Data items:

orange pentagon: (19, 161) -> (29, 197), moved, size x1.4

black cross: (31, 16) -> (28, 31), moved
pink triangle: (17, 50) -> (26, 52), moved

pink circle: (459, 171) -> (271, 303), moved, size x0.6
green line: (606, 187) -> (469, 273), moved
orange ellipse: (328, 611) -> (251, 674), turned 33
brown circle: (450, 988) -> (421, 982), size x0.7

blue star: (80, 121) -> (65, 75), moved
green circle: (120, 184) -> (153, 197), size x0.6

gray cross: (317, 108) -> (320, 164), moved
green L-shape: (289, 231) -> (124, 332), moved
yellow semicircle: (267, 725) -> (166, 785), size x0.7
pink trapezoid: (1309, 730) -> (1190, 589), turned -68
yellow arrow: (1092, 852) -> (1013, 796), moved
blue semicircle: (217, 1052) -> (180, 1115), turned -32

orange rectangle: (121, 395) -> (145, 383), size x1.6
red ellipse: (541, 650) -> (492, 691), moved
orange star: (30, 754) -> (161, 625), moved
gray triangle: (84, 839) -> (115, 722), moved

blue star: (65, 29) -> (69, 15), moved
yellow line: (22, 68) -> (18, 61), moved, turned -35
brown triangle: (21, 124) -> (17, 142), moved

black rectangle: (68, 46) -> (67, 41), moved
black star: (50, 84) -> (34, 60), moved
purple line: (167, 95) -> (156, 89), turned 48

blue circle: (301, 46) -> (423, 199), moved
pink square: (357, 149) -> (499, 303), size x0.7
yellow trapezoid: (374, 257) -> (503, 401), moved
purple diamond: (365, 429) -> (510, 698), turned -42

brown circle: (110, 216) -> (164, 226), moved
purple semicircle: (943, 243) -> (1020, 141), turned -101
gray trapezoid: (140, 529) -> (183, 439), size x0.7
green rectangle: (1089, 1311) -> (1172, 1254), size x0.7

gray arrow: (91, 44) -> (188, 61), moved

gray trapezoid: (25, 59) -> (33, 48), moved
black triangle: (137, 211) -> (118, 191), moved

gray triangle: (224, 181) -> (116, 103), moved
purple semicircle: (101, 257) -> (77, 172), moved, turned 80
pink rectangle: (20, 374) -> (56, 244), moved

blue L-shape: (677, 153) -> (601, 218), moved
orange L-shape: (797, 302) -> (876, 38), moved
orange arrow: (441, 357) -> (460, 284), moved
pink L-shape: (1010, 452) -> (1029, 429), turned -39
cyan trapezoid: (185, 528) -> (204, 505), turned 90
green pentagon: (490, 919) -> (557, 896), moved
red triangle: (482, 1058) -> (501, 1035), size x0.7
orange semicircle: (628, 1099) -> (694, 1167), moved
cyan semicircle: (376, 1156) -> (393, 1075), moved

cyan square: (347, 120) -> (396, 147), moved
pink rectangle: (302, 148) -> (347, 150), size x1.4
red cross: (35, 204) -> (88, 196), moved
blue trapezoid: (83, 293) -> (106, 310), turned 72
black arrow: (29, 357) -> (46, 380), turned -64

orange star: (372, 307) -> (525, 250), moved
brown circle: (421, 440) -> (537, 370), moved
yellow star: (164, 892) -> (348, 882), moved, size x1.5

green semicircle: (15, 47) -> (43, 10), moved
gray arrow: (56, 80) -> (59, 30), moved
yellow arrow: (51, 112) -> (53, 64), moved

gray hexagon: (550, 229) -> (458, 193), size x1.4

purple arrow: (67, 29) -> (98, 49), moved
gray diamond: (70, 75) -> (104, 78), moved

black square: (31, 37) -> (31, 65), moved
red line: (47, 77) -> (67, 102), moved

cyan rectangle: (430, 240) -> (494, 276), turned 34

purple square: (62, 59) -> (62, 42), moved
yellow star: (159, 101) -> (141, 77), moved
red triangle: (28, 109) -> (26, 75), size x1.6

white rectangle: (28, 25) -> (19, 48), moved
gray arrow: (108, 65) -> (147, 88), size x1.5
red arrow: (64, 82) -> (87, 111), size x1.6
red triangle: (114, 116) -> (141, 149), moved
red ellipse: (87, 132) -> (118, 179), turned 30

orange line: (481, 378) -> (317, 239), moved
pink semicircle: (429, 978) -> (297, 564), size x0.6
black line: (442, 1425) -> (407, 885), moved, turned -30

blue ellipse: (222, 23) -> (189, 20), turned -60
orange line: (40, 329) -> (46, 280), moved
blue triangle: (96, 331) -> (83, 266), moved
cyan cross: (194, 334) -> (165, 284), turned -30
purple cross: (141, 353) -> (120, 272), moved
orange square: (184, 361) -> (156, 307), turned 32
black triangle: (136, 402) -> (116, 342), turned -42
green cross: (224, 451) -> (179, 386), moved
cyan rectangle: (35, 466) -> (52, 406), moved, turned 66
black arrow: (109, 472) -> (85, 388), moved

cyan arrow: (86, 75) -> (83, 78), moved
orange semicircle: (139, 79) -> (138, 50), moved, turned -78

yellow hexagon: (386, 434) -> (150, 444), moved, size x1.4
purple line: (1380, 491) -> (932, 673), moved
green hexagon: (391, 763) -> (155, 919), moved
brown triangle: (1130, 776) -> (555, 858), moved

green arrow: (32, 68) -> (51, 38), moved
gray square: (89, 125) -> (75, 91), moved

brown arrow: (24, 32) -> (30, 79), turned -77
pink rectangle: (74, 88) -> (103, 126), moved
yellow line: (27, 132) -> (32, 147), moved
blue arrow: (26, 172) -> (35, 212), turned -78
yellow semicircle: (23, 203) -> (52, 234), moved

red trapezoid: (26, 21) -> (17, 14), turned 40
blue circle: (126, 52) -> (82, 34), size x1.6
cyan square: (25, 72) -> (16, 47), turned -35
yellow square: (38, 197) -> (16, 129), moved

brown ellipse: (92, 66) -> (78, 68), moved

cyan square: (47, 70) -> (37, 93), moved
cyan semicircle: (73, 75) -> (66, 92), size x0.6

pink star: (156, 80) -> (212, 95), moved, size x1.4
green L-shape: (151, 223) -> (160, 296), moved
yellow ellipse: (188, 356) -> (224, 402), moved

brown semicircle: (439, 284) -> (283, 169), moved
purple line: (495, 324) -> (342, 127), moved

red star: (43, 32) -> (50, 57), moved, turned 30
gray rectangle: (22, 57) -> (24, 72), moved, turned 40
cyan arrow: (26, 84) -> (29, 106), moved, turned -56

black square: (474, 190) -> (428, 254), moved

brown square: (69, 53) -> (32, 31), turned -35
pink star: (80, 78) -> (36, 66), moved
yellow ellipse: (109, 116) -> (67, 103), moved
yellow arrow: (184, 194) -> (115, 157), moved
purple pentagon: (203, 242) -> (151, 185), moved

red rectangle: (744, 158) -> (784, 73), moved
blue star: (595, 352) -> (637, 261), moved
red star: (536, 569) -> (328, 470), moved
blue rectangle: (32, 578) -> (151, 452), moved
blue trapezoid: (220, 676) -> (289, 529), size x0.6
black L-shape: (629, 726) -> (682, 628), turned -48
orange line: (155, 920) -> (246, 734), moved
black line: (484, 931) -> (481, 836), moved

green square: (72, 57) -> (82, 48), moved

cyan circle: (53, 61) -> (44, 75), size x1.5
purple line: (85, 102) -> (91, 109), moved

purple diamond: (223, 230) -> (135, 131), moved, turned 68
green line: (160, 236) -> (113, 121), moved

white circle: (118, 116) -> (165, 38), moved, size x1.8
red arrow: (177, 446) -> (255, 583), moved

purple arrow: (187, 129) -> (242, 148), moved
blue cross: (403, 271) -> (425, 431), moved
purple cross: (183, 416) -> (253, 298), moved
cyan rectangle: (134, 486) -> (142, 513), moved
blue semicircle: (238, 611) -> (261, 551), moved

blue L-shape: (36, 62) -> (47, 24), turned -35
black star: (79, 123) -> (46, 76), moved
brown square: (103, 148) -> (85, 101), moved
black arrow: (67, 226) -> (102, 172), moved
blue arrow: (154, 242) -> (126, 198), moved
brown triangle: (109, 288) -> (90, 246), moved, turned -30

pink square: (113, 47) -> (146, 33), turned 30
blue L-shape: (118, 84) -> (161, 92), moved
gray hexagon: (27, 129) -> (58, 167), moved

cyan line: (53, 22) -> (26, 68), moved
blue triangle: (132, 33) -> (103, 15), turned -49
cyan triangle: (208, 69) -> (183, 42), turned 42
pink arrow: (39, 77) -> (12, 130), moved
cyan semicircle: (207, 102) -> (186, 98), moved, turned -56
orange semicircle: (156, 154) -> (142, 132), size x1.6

TRY IT:
The range runs from the line above containing "brown triangle: (109, 288)" to the line containing "cyan line: (53, 22) -> (26, 68), moved", inclusive. Restate those lines word for word and no others.

RESPONSE:
brown triangle: (109, 288) -> (90, 246), moved, turned -30

pink square: (113, 47) -> (146, 33), turned 30
blue L-shape: (118, 84) -> (161, 92), moved
gray hexagon: (27, 129) -> (58, 167), moved

cyan line: (53, 22) -> (26, 68), moved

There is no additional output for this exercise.